What is required. Render all the entries below as a two-column CSV with the headers "task" and "answer", one row per entry, each value in a single quoted field with line breaks replaced by spaces. Leave the pictures out.

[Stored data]
• • • • •

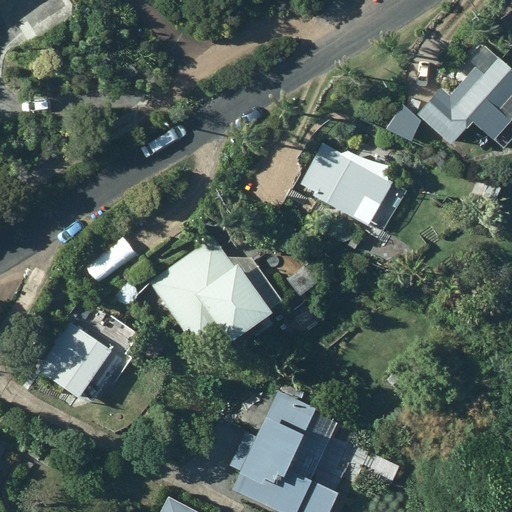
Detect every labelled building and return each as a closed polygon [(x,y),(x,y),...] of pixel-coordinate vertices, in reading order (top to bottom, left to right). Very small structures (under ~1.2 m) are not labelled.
[(418,115),(450,146),(466,129),(468,131),(475,123),(494,141),(511,123),(510,121),(511,119),(511,69),(501,59),(483,77),(476,70),(450,96),(443,89),(418,115)] [(393,184),(323,144),(301,184),(317,192),(315,196),(369,227),(393,184)] [(506,188),(491,182),(492,184),(487,201),(501,205),(506,188)] [(118,233),(78,261),(100,291),(138,265),(118,233)] [(149,282),(184,333),(189,330),(199,345),(219,332),(229,347),(273,317),(238,267),(235,268),(214,238),(149,282)] [(72,325),(40,372),(79,399),(111,352),(72,325)] [(398,390),(407,380),(396,369),(386,379),(398,390)] [(330,511),(338,496),(287,471),(316,411),(280,393),(258,439),(247,433),(230,466),(242,472),(232,491),(275,511),(330,511)] [(193,511),(169,499),(162,511),(193,511)]
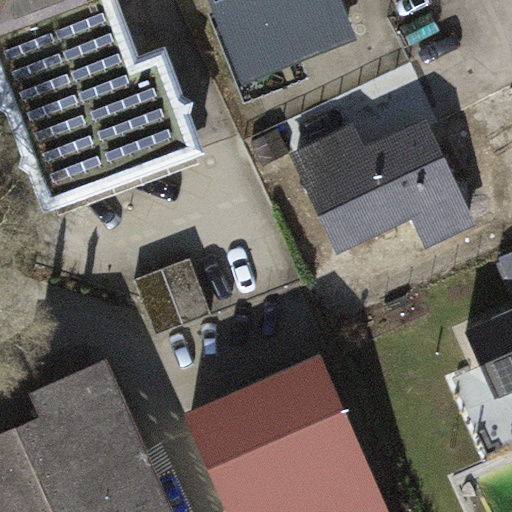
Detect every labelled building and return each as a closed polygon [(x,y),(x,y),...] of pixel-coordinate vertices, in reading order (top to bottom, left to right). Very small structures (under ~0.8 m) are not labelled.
[(0,0),(0,138),(29,217),(190,158),(150,51),(127,60),(105,0),(0,0)] [(221,0),(250,69),(350,28),(338,0),(221,0)] [(346,126),(276,160),(328,269),(398,235),(413,265),(474,236),(419,121),(358,150),(346,126)] [(163,329),(216,312),(198,256),(145,273),(163,329)] [(498,398),(511,392),(511,312),(470,330),(498,398)] [(379,511),(302,347),(182,404),(233,511),(379,511)] [(0,511),(161,511),(94,371),(0,415),(0,511)]
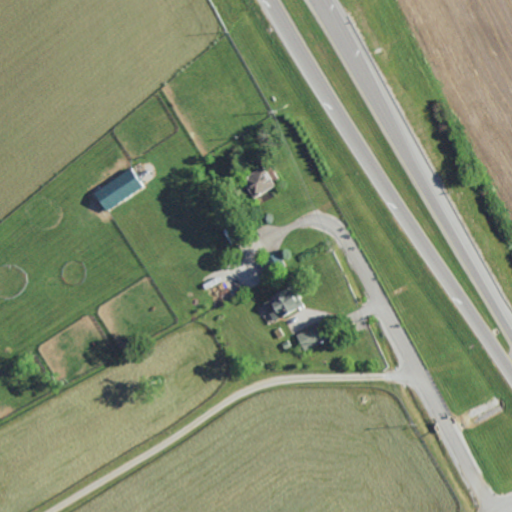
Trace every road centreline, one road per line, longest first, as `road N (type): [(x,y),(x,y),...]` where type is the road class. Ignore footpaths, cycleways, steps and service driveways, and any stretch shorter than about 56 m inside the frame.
road 1 (primary): [(273,0),(511,372)]
road 2 (primary): [(511,335),(321,0)]
road 3 (primary): [(386,115),(330,0)]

• • • • •

Task solution.
task,answer
"Detect every labelled building and return each as a closed polygon [(x,y),(x,y),...] of pixel-coordinate vertices, in reading order (top to bottom, left to right). Very small structures (under ~1.2 m) are not labelled.","[(418,115),(450,146),(466,129),(468,131),(475,123),(494,141),(511,123),(510,121),(511,119),(511,69),(501,59),(483,77),(476,70),(450,96),(443,89),(418,115)] [(393,184),(323,144),(301,184),(317,192),(315,196),(369,227),(393,184)] [(506,188),(491,182),(492,184),(487,201),(501,205),(506,188)] [(118,233),(78,261),(100,291),(138,265),(118,233)] [(149,282),(184,333),(189,330),(199,345),(219,332),(229,347),(273,317),(238,267),(235,268),(214,238),(149,282)] [(72,325),(40,372),(79,399),(111,352),(72,325)] [(398,390),(407,380),(396,369),(386,379),(398,390)] [(330,511),(338,496),(287,471),(316,411),(280,393),(258,439),(247,433),(230,466),(242,472),(232,491),(275,511),(330,511)] [(193,511),(169,499),(162,511),(193,511)]"
"Detect every labelled building and return each as a closed polygon [(x,y),(x,y),...] of pixel-coordinate vertices, in reading order (top to bottom, left to right). Very small structures (under ~0.8 m) are not labelled.","[(0,0),(0,138),(29,217),(190,158),(150,51),(127,60),(105,0),(0,0)] [(221,0),(250,69),(350,28),(338,0),(221,0)] [(346,126),(276,160),(328,269),(398,235),(413,265),(474,236),(419,121),(358,150),(346,126)] [(163,329),(216,312),(198,256),(145,273),(163,329)] [(498,398),(511,392),(511,312),(470,330),(498,398)] [(379,511),(302,347),(182,404),(233,511),(379,511)] [(0,511),(161,511),(94,371),(0,415),(0,511)]"
"Trace every road centreline, one road per line, longest first, as `road N (type): [(x,y),(x,y),...]` where type is the road class. Ignore footpaths, cycleways, steps and service driveways, and any stretch shorter than about 56 m inside the frame.","road 1 (primary): [(273,0),(511,372)] road 2 (primary): [(511,335),(321,0)] road 3 (primary): [(386,115),(330,0)]"